[Records taken from a data source]
------------------------
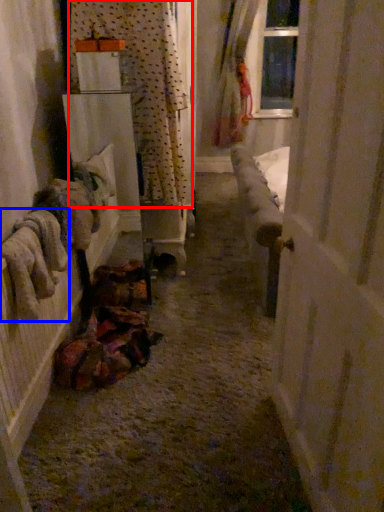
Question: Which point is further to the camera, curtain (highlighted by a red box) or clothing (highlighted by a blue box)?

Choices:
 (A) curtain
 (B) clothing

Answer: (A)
------------------------
Could you turn the lines above into a numbered list, skipping the blank lines and leaving out the picture?

▶ Exercise result
1. Question: Which point is further to the camera, curtain (highlighted by a red box) or clothing (highlighted by a blue box)?
2. Choices:
3.  (A) curtain
4.  (B) clothing
5. Answer: (A)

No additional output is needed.